Top to bottom, give the entries again exactly as written.

------ INFORMATION PROVIDED

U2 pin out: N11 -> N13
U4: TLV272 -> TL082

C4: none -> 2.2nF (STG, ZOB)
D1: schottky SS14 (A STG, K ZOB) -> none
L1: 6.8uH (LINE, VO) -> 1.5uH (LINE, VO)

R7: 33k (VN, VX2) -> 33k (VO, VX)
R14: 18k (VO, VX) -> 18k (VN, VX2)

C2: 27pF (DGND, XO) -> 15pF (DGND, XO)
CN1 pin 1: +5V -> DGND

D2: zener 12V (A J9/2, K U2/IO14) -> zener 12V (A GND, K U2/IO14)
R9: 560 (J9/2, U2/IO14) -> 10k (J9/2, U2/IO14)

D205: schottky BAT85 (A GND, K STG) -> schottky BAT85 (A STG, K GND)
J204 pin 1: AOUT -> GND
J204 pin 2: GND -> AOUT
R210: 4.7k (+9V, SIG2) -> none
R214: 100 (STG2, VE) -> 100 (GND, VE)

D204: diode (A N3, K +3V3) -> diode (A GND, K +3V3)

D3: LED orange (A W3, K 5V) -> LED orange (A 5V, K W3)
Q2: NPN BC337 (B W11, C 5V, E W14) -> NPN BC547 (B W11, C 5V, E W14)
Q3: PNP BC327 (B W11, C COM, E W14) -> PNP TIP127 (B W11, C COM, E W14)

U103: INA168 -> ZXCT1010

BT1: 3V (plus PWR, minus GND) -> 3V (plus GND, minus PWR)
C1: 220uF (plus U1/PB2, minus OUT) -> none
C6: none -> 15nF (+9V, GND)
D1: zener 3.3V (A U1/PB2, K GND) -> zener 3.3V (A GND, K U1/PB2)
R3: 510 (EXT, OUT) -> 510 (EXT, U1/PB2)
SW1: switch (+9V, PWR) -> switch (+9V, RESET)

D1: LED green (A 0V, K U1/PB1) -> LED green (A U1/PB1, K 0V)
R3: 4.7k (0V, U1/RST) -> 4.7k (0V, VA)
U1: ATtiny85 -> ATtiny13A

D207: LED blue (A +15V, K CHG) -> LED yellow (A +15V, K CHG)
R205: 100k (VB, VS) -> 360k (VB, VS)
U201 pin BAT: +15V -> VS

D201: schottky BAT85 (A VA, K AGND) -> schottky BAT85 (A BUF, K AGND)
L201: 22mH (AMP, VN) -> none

------------

ANSWER SPACE:
U2 pin out: N11 -> N13
U4: TLV272 -> TL082

C4: none -> 2.2nF (STG, ZOB)
D1: schottky SS14 (A STG, K ZOB) -> none
L1: 6.8uH (LINE, VO) -> 1.5uH (LINE, VO)

R7: 33k (VN, VX2) -> 33k (VO, VX)
R14: 18k (VO, VX) -> 18k (VN, VX2)

C2: 27pF (DGND, XO) -> 15pF (DGND, XO)
CN1 pin 1: +5V -> DGND

D2: zener 12V (A J9/2, K U2/IO14) -> zener 12V (A GND, K U2/IO14)
R9: 560 (J9/2, U2/IO14) -> 10k (J9/2, U2/IO14)

D205: schottky BAT85 (A GND, K STG) -> schottky BAT85 (A STG, K GND)
J204 pin 1: AOUT -> GND
J204 pin 2: GND -> AOUT
R210: 4.7k (+9V, SIG2) -> none
R214: 100 (STG2, VE) -> 100 (GND, VE)

D204: diode (A N3, K +3V3) -> diode (A GND, K +3V3)

D3: LED orange (A W3, K 5V) -> LED orange (A 5V, K W3)
Q2: NPN BC337 (B W11, C 5V, E W14) -> NPN BC547 (B W11, C 5V, E W14)
Q3: PNP BC327 (B W11, C COM, E W14) -> PNP TIP127 (B W11, C COM, E W14)

U103: INA168 -> ZXCT1010

BT1: 3V (plus PWR, minus GND) -> 3V (plus GND, minus PWR)
C1: 220uF (plus U1/PB2, minus OUT) -> none
C6: none -> 15nF (+9V, GND)
D1: zener 3.3V (A U1/PB2, K GND) -> zener 3.3V (A GND, K U1/PB2)
R3: 510 (EXT, OUT) -> 510 (EXT, U1/PB2)
SW1: switch (+9V, PWR) -> switch (+9V, RESET)

D1: LED green (A 0V, K U1/PB1) -> LED green (A U1/PB1, K 0V)
R3: 4.7k (0V, U1/RST) -> 4.7k (0V, VA)
U1: ATtiny85 -> ATtiny13A

D207: LED blue (A +15V, K CHG) -> LED yellow (A +15V, K CHG)
R205: 100k (VB, VS) -> 360k (VB, VS)
U201 pin BAT: +15V -> VS

D201: schottky BAT85 (A VA, K AGND) -> schottky BAT85 (A BUF, K AGND)
L201: 22mH (AMP, VN) -> none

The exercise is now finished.